■ Exercise directions ■
Every line with the string "orange" in it belongs in your answer, so copy them all from the data.

■ Records provided ■
***

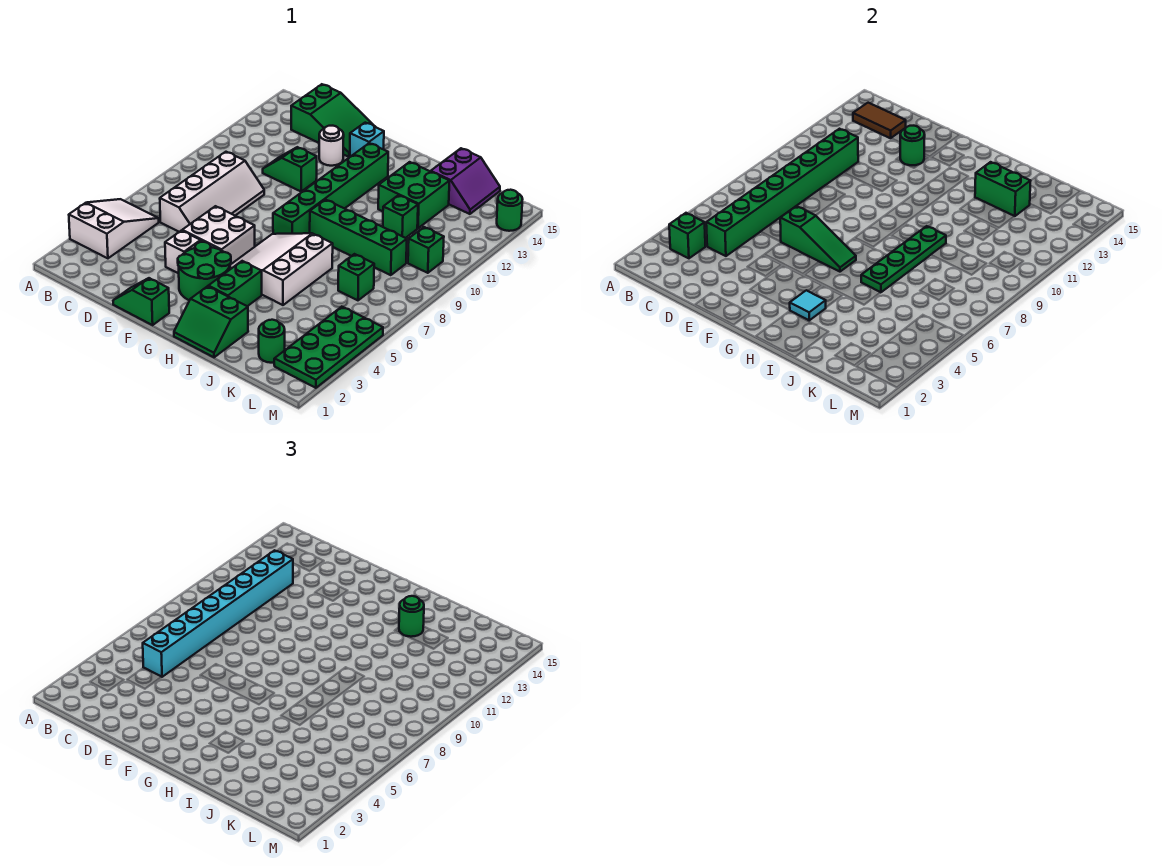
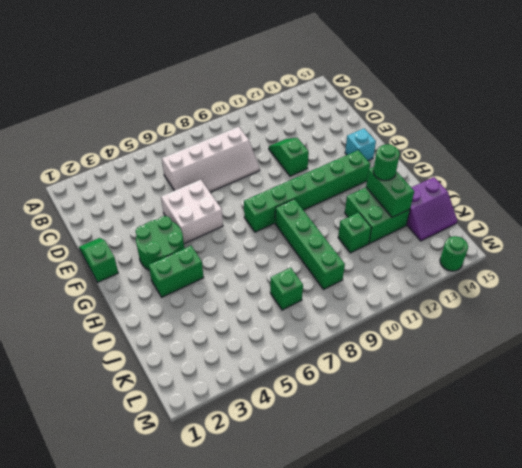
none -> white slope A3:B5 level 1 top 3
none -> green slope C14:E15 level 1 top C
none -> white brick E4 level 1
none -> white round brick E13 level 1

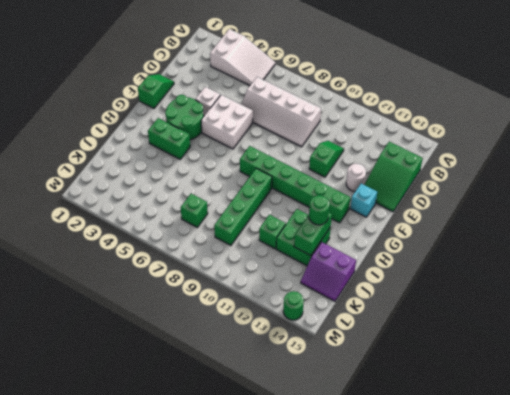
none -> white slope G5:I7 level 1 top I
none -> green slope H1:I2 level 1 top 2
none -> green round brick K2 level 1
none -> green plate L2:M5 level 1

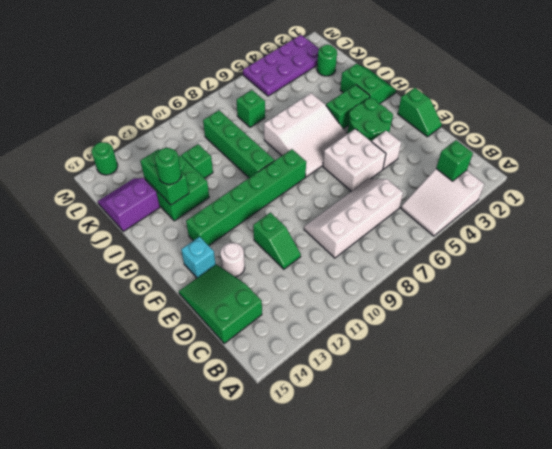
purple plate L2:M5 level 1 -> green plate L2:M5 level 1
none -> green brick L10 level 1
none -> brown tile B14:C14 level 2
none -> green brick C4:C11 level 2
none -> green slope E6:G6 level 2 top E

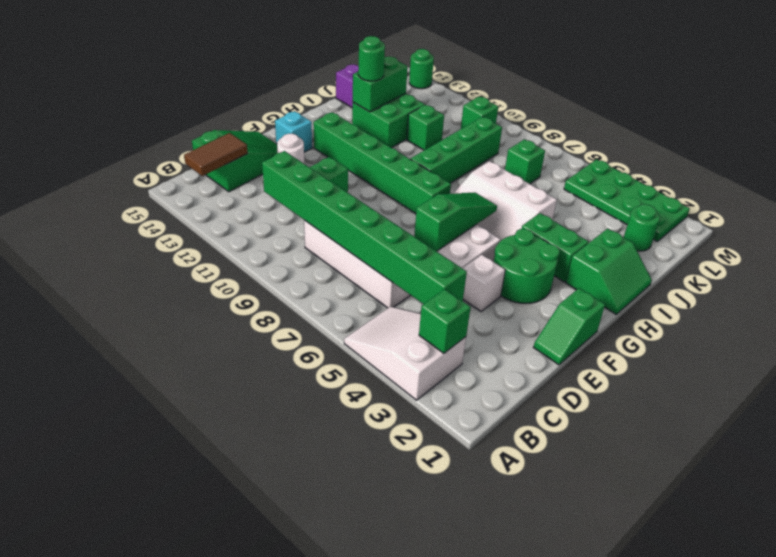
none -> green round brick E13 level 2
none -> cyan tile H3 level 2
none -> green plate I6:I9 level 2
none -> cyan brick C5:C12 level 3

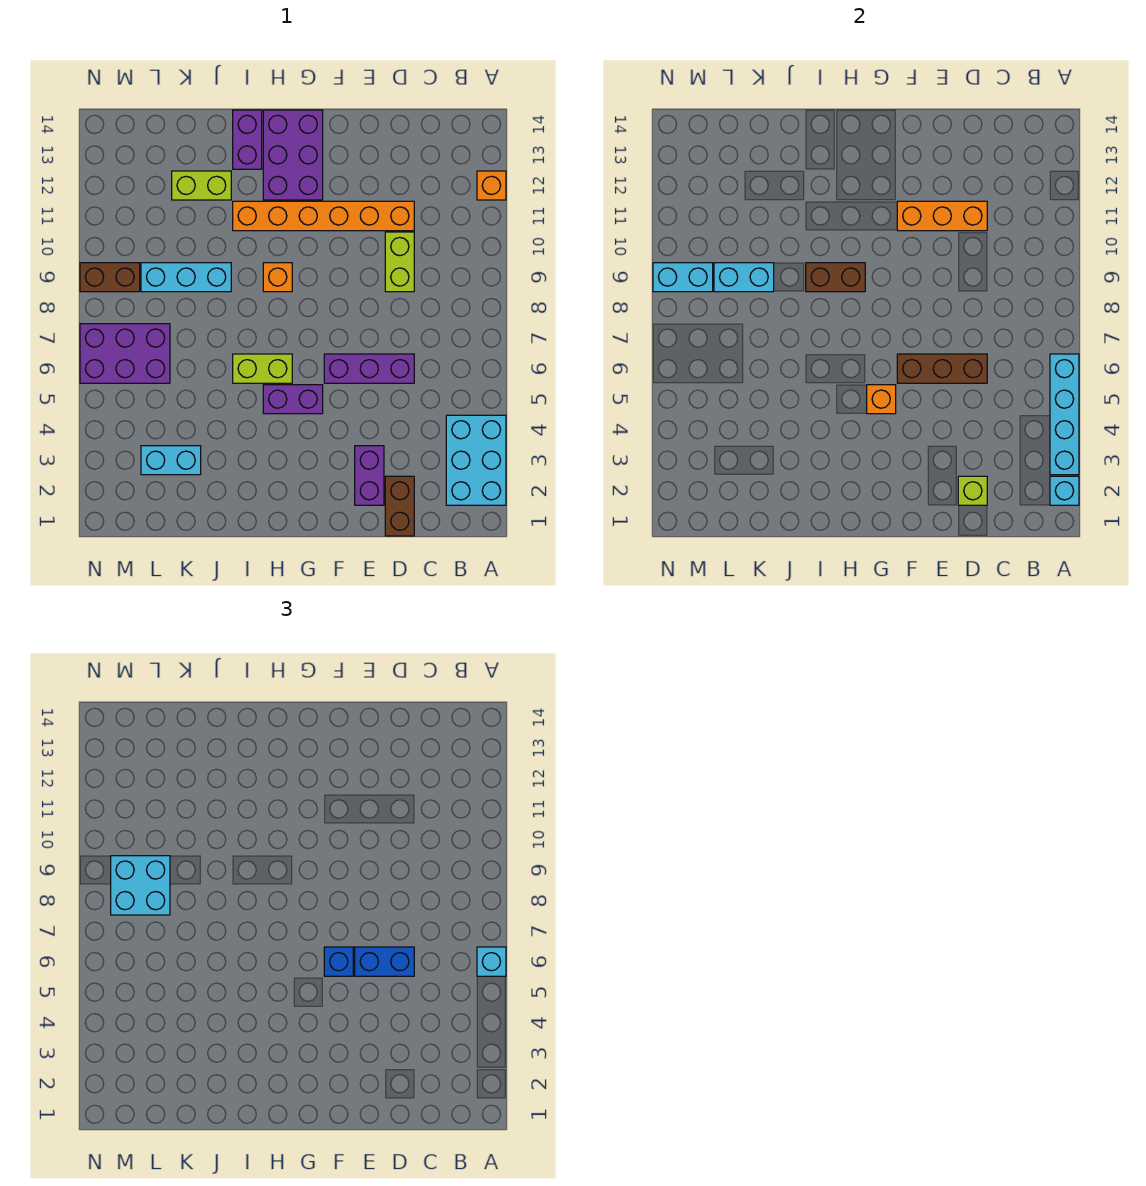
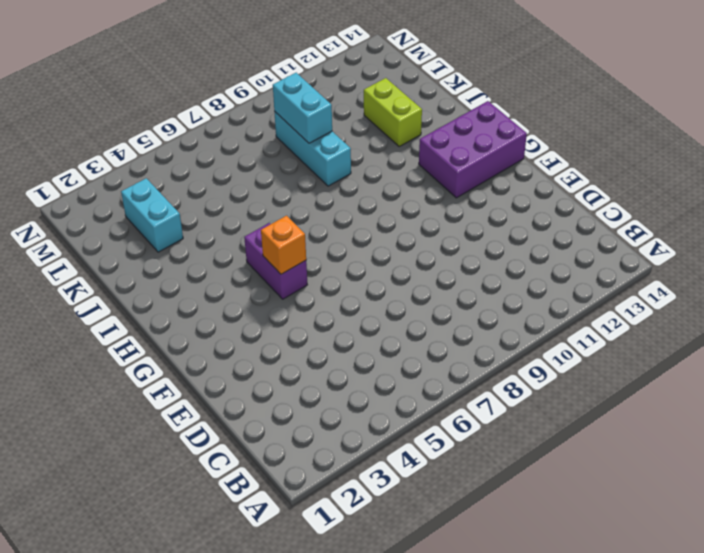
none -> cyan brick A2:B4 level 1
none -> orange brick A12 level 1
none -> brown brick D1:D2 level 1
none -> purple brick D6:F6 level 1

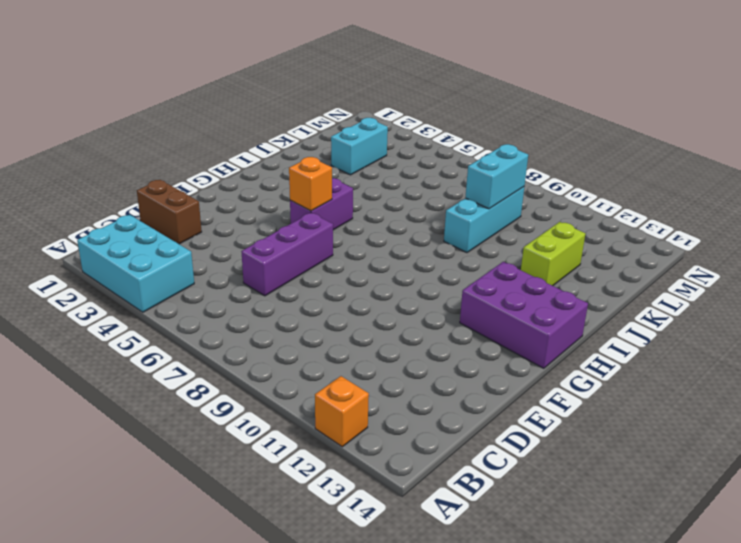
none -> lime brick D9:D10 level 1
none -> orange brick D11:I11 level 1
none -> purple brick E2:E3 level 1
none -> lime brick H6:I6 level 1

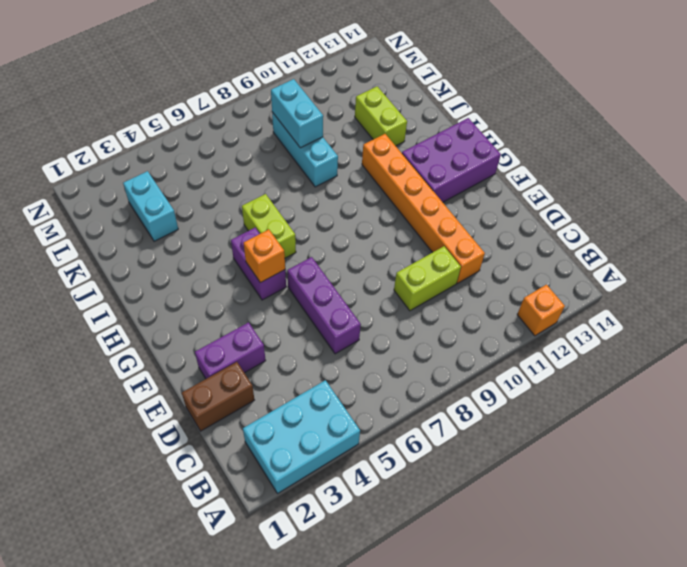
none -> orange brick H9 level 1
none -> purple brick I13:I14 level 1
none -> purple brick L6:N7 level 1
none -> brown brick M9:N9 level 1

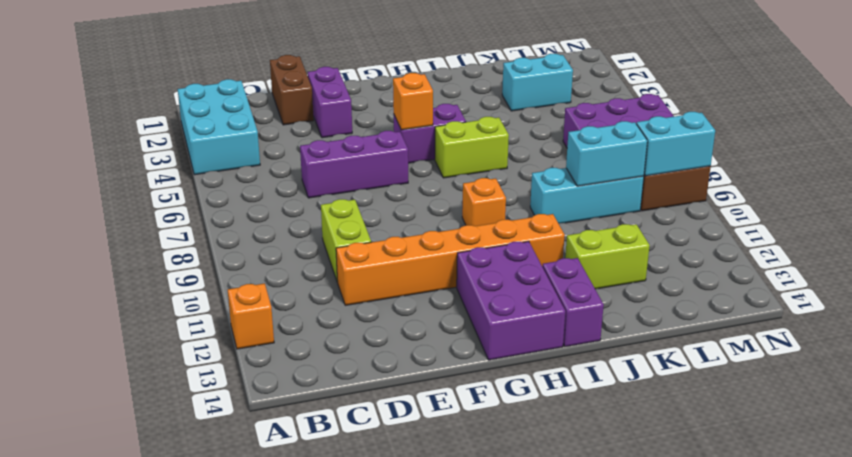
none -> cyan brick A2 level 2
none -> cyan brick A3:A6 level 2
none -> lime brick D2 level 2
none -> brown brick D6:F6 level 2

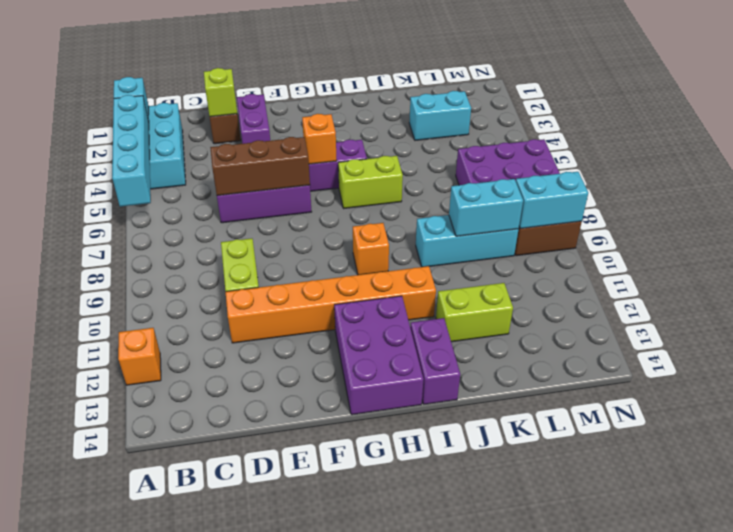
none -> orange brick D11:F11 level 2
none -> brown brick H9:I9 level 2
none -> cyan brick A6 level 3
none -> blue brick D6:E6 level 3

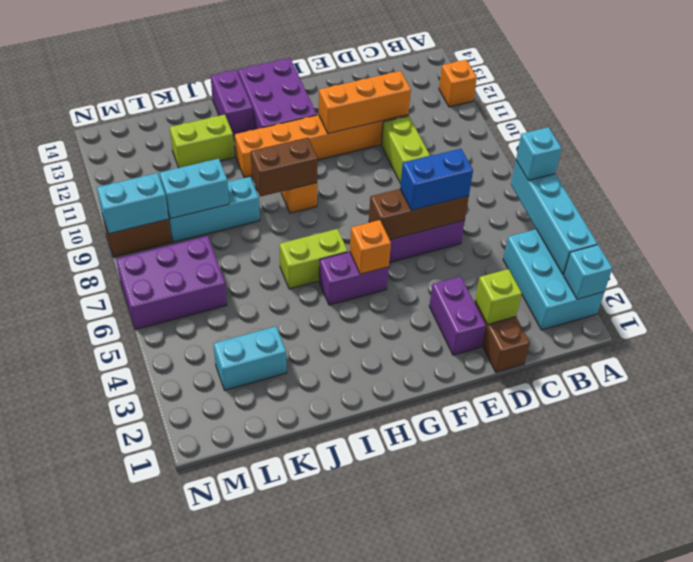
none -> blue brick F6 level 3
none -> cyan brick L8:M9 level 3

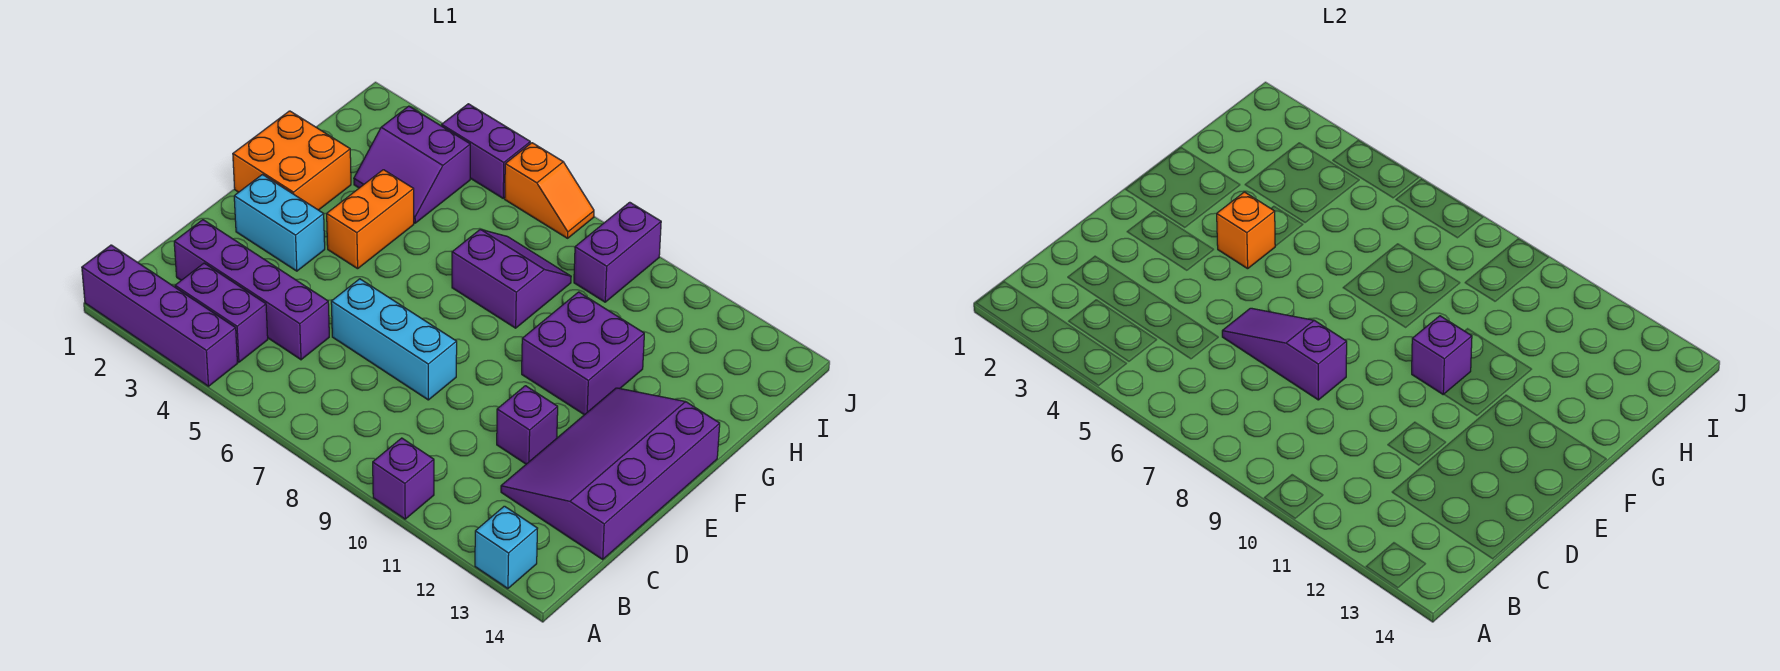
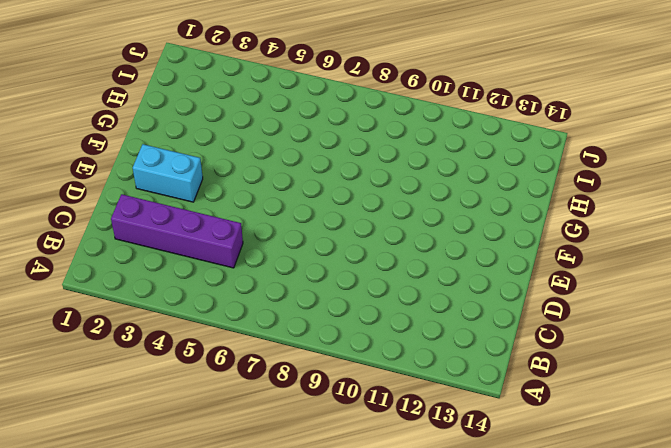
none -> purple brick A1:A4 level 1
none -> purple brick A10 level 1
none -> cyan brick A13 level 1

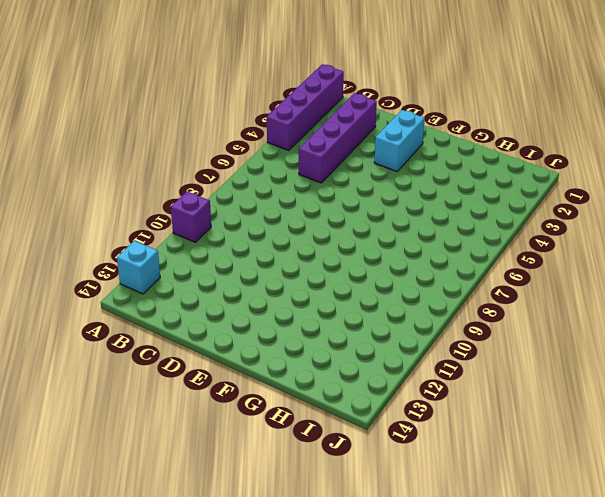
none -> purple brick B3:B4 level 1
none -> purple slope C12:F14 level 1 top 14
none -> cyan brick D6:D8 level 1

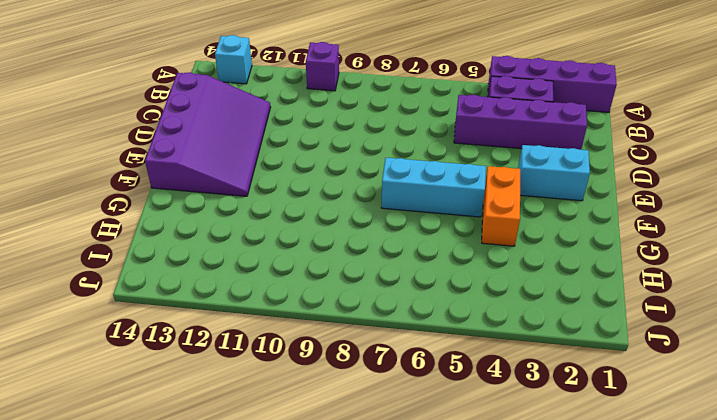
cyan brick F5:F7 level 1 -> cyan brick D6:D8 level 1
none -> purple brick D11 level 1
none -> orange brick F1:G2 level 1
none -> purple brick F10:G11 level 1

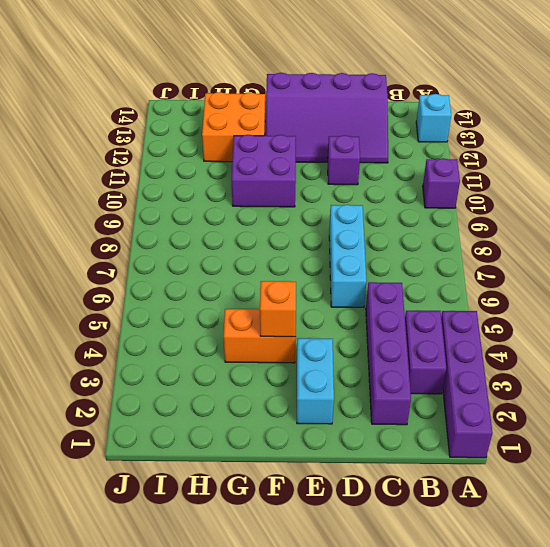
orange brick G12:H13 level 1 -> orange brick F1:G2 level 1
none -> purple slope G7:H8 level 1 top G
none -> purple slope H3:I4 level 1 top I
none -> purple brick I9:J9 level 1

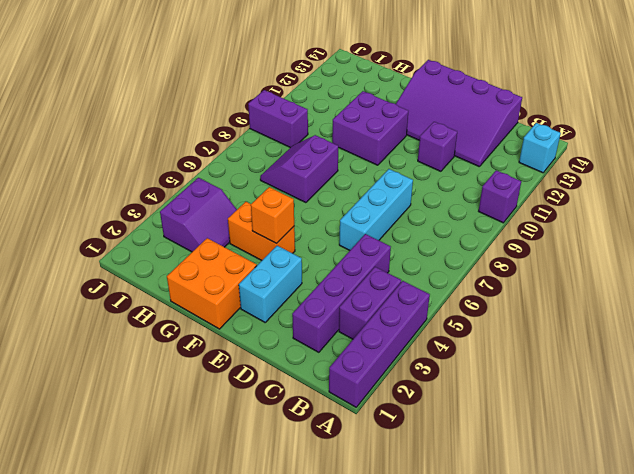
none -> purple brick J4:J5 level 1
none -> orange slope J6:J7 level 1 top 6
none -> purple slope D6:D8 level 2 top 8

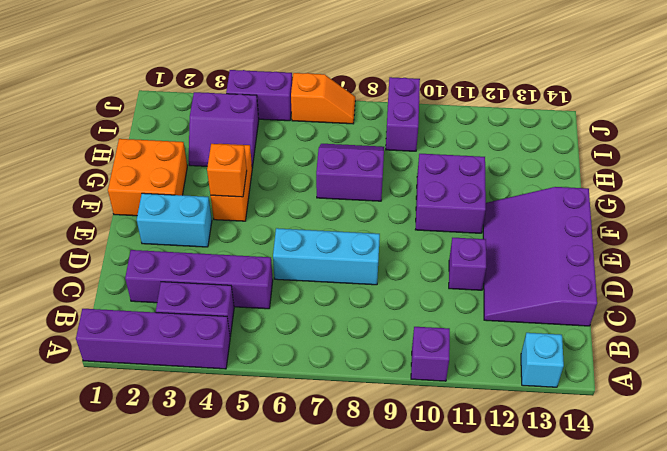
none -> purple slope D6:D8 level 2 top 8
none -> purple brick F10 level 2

***

■ Response to the exercise ■
none -> orange brick A12 level 1
none -> orange brick D11:I11 level 1
none -> orange brick H9 level 1
none -> orange brick D11:F11 level 2
none -> orange brick F1:G2 level 1
orange brick G12:H13 level 1 -> orange brick F1:G2 level 1
none -> orange slope J6:J7 level 1 top 6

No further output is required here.